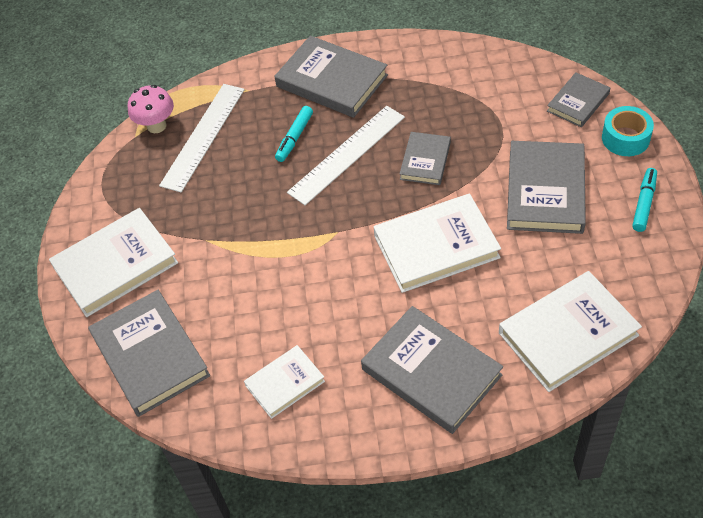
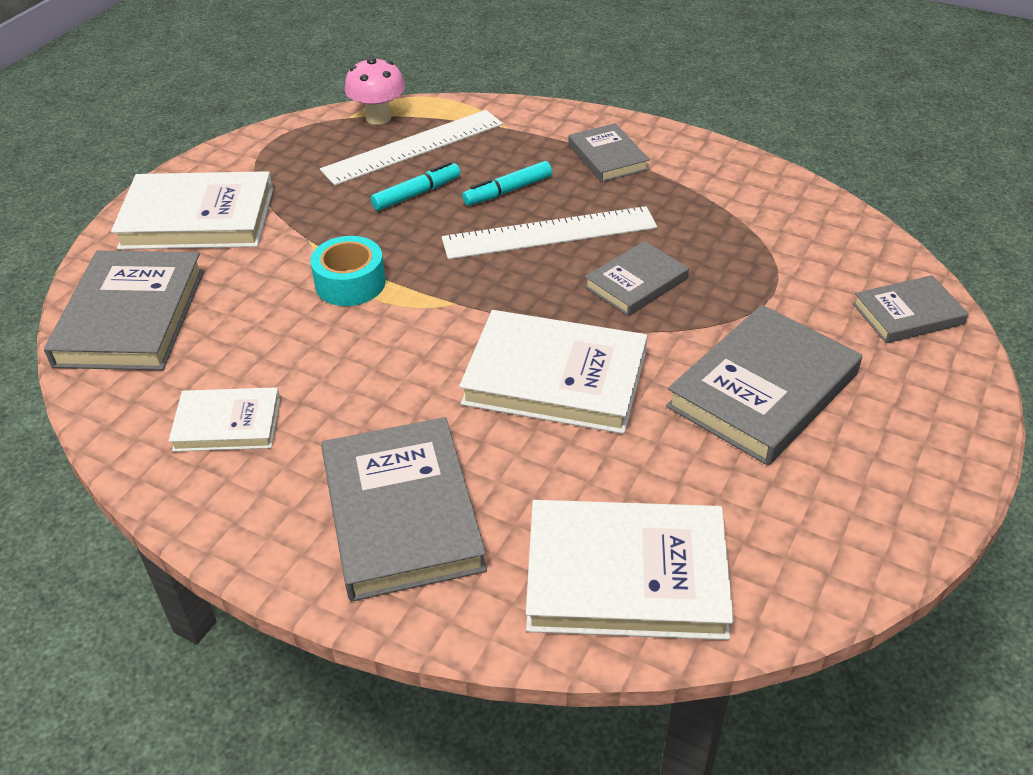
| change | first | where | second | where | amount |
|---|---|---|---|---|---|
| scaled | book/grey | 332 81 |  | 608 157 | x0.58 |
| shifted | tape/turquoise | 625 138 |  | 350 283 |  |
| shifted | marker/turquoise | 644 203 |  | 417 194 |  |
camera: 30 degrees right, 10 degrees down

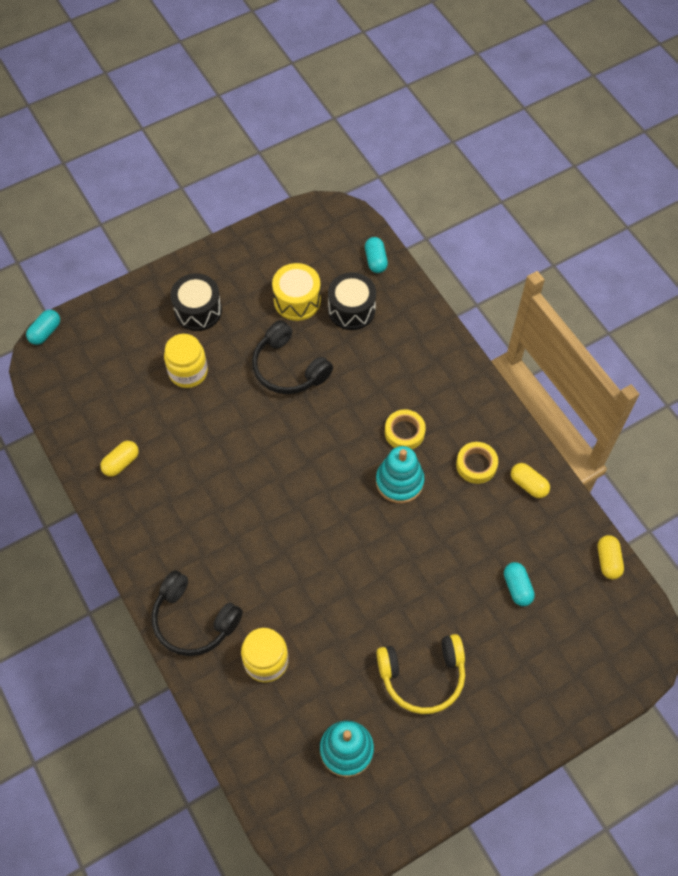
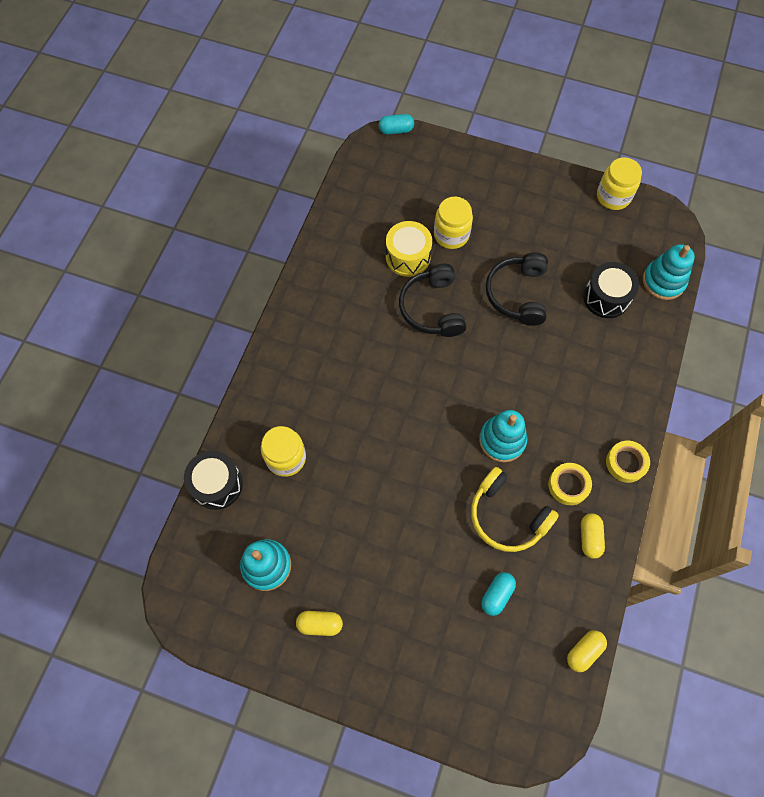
| change | first | where | second | where | amount |
|---|---|---|---|---|---|
| shifted | capsule/yellow | 121 463 |  | 320 624 |  |
| shifted | headphones/black | 193 620 |  | 432 308 |  |
| shifted | drum/black | 198 311 |  | 217 484 |  |
| shifted | drum/yellow | 297 300 |  | 408 257 |  |
| swapped | capsule/turquoise | 375 260 | stacking toy/turquoise | 663 281 |  |
| shifted | headphones/yellow | 422 676 |  | 507 516 |  |
| shifted | tape/yellow | 404 432 |  | 626 463 |  |
| new |  |  | jar/yellow | 613 196 |  |
camera: 50 degrees right, 5 degrees up

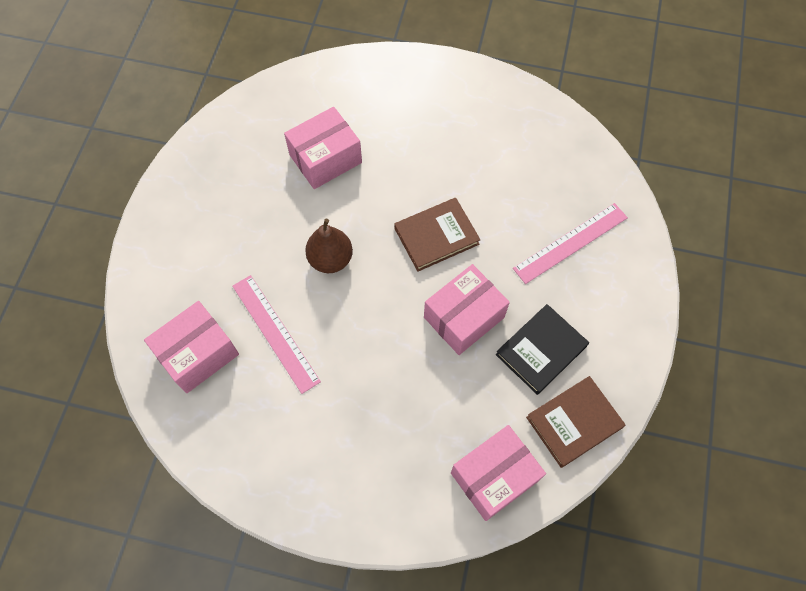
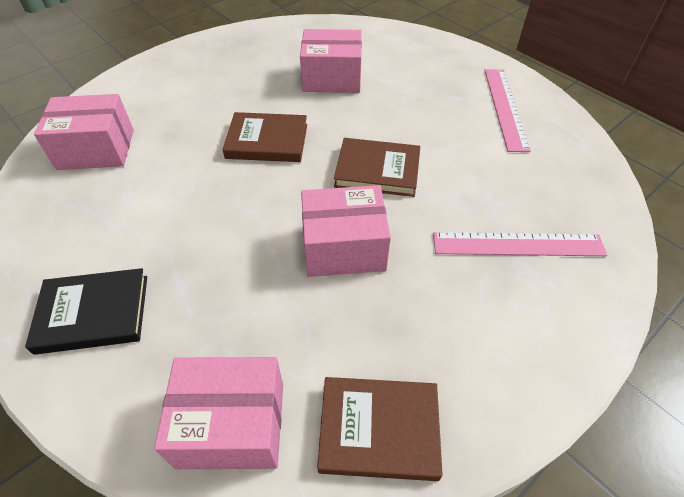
| change | first | where | second | where | amount |
|---|---|---|---|---|---|
| shifted | ruler/pink | 275 333 |  | 505 108 |  |
| swapped | pear/brown | 330 259 | book/brown | 267 141 |  |
| shifted | book/black | 541 350 |  | 93 313 |  |
camera: 35 degrees right, 15 degrees down

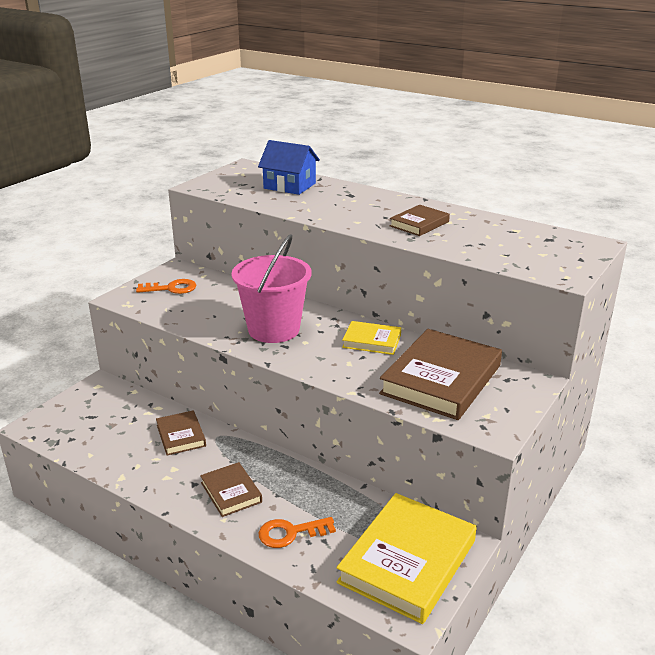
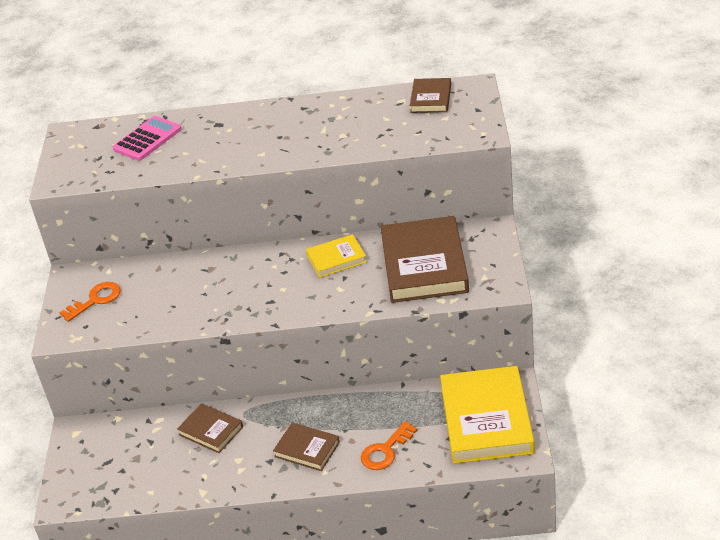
| change | first | where | second | where | amount |
|---|---|---|---|---|---|
| gone | bucket/pink | 274 329 |  |  |  |
| swapped | house/blue | 289 186 | calculator/pink | 147 139 |  |
| shifted | book/brown | 419 224 |  | 430 99 |  |
camera: 30 degrees left, 10 degrees up

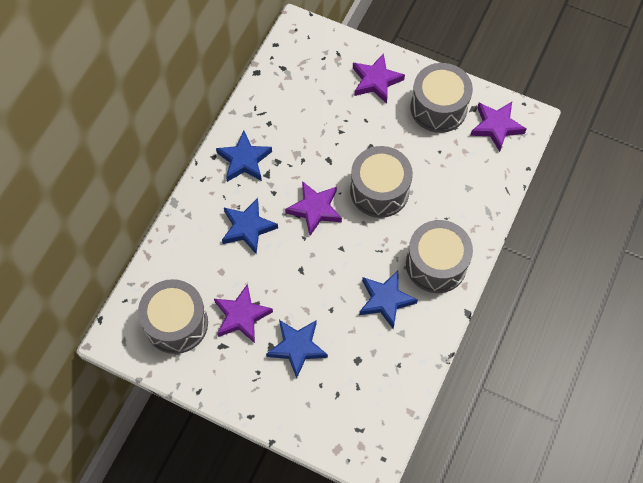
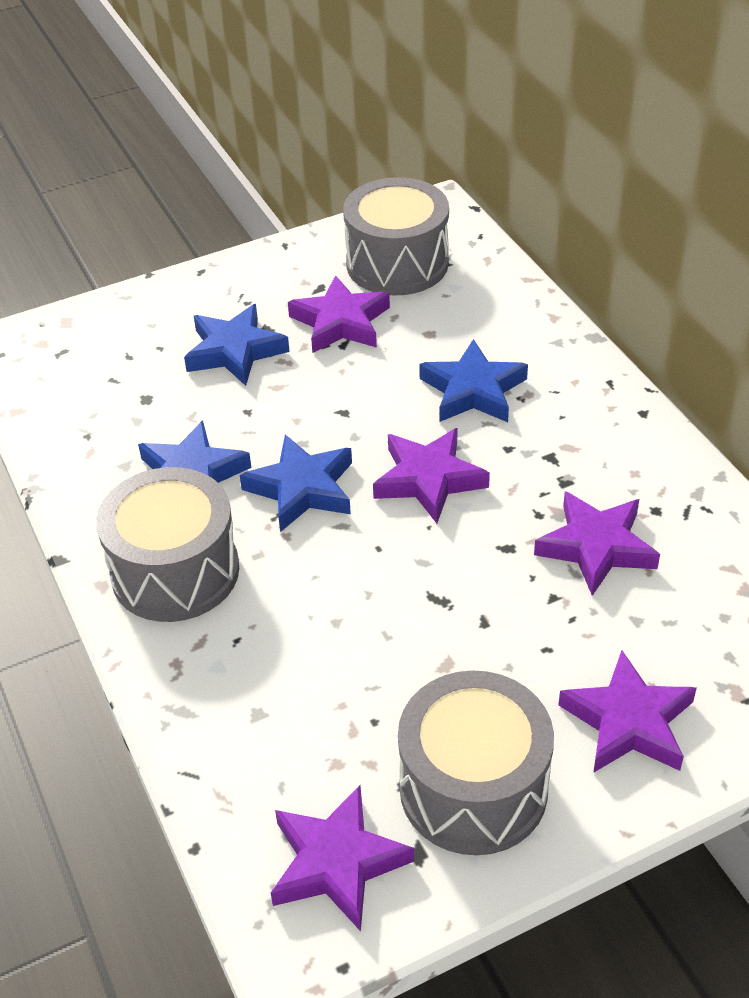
| change | first | where | second | where | amount |
|---|---|---|---|---|---|
| shifted | star/blue | 244 160 |  | 302 489 |  |
| gone | drum/grey | 379 191 |  |  |  |
| new |  |  | star/purple | 596 547 |  |
camera: 130 degrees right, 20 degrees down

___

Assignment: Return all records exactly as they stand above, except for pictures.

Written solution:
| change | first | where | second | where | amount |
|---|---|---|---|---|---|
| scaled | book/grey | 332 81 |  | 608 157 | x0.58 |
| shifted | tape/turquoise | 625 138 |  | 350 283 |  |
| shifted | marker/turquoise | 644 203 |  | 417 194 |  |
camera: 30 degrees right, 10 degrees down

| change | first | where | second | where | amount |
|---|---|---|---|---|---|
| shifted | capsule/yellow | 121 463 |  | 320 624 |  |
| shifted | headphones/black | 193 620 |  | 432 308 |  |
| shifted | drum/black | 198 311 |  | 217 484 |  |
| shifted | drum/yellow | 297 300 |  | 408 257 |  |
| swapped | capsule/turquoise | 375 260 | stacking toy/turquoise | 663 281 |  |
| shifted | headphones/yellow | 422 676 |  | 507 516 |  |
| shifted | tape/yellow | 404 432 |  | 626 463 |  |
| new |  |  | jar/yellow | 613 196 |  |
camera: 50 degrees right, 5 degrees up

| change | first | where | second | where | amount |
|---|---|---|---|---|---|
| shifted | ruler/pink | 275 333 |  | 505 108 |  |
| swapped | pear/brown | 330 259 | book/brown | 267 141 |  |
| shifted | book/black | 541 350 |  | 93 313 |  |
camera: 35 degrees right, 15 degrees down

| change | first | where | second | where | amount |
|---|---|---|---|---|---|
| gone | bucket/pink | 274 329 |  |  |  |
| swapped | house/blue | 289 186 | calculator/pink | 147 139 |  |
| shifted | book/brown | 419 224 |  | 430 99 |  |
camera: 30 degrees left, 10 degrees up

| change | first | where | second | where | amount |
|---|---|---|---|---|---|
| shifted | star/blue | 244 160 |  | 302 489 |  |
| gone | drum/grey | 379 191 |  |  |  |
| new |  |  | star/purple | 596 547 |  |
camera: 130 degrees right, 20 degrees down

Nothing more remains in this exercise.